* **Exercise instructions**
Which lines below contain the string "numericTimeSignature", with case counting? Copy each of those lines.

* **Dataset records**

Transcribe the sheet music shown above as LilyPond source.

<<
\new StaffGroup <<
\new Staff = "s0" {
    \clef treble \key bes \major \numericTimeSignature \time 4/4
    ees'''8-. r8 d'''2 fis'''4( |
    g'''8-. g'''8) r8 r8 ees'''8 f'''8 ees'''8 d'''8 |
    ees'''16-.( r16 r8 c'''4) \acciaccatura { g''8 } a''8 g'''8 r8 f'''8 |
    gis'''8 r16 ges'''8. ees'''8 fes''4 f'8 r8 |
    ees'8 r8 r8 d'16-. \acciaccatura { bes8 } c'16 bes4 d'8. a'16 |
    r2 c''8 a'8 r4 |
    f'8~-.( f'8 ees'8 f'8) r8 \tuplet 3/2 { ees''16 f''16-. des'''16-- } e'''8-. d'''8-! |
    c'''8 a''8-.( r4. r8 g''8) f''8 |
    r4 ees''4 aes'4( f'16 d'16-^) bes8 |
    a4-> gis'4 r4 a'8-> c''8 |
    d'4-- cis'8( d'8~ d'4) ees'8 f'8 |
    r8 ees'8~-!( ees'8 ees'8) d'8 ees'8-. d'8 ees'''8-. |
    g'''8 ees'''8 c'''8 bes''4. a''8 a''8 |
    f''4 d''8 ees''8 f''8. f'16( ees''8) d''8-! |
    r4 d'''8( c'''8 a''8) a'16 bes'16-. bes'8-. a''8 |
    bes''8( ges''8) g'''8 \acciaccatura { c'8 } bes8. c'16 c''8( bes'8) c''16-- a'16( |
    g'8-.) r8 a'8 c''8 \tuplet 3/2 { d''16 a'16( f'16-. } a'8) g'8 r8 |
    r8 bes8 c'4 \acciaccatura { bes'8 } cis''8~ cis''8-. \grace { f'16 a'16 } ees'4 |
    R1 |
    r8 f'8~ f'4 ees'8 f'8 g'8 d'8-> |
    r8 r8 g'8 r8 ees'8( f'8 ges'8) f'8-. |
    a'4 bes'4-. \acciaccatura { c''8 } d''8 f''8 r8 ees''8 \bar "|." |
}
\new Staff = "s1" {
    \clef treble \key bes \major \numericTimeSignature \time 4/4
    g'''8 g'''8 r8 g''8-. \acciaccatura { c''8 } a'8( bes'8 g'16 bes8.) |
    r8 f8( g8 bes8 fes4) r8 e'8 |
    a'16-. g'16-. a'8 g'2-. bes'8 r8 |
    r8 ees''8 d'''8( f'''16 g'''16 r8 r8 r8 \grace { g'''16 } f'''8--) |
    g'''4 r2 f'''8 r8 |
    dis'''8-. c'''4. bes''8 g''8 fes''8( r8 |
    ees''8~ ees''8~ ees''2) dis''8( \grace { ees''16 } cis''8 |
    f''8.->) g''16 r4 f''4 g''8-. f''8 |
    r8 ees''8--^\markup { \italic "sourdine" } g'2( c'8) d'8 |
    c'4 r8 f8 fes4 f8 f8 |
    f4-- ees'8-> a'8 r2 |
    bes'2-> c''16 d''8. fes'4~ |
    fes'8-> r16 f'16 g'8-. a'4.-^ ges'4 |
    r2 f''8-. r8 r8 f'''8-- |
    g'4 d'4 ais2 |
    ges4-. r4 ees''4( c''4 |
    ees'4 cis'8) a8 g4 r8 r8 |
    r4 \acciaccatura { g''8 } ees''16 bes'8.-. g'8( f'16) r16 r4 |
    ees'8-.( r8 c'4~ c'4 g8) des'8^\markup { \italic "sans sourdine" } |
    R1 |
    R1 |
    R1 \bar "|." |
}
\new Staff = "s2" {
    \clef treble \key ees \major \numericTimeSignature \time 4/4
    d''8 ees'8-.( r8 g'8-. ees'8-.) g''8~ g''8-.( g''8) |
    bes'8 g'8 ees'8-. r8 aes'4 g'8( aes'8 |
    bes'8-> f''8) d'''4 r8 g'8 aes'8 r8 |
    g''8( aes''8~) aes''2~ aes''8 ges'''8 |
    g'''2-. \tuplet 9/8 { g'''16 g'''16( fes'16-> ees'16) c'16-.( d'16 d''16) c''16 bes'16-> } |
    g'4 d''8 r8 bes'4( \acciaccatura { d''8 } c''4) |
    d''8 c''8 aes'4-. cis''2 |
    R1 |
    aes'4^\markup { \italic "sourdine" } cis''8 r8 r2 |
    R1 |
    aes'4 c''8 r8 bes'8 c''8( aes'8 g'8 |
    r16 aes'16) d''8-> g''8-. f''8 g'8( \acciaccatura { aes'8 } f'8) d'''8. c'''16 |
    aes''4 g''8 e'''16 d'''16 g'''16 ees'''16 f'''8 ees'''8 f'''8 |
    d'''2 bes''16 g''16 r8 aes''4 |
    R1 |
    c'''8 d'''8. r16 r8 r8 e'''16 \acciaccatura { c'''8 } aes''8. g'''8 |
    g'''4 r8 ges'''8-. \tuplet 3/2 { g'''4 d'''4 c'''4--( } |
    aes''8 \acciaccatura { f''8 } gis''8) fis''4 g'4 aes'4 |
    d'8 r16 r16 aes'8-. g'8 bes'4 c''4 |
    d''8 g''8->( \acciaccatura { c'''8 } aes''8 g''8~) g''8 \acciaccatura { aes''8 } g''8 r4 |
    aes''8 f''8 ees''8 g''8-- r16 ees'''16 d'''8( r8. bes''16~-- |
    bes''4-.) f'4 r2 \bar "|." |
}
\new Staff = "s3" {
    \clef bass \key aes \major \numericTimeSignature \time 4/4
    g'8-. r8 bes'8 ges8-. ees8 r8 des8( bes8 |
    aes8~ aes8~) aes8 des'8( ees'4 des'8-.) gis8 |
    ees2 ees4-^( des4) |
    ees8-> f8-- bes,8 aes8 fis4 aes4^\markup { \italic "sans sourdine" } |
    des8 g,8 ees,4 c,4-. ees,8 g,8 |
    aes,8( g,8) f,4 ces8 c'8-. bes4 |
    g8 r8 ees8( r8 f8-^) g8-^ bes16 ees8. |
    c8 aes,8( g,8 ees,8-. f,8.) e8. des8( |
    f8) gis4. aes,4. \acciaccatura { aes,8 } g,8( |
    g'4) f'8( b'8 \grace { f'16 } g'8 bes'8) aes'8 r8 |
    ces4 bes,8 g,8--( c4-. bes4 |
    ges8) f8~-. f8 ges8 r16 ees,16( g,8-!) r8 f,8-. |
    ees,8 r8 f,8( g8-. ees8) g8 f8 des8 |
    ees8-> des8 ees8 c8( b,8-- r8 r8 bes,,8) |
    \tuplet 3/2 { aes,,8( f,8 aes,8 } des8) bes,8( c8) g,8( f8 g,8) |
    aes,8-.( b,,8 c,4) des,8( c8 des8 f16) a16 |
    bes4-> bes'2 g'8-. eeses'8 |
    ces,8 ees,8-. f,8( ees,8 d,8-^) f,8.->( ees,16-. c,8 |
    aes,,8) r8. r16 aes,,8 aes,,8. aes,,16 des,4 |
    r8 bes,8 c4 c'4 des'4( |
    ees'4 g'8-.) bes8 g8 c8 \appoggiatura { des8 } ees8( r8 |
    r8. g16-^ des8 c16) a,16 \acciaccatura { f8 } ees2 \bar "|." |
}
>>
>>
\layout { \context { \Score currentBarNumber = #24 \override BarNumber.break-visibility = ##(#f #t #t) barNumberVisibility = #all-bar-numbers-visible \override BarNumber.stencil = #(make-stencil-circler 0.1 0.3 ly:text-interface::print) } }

* **Task result**
    \clef treble \key bes \major \numericTimeSignature \time 4/4
    \clef treble \key bes \major \numericTimeSignature \time 4/4
    \clef treble \key ees \major \numericTimeSignature \time 4/4
    \clef bass \key aes \major \numericTimeSignature \time 4/4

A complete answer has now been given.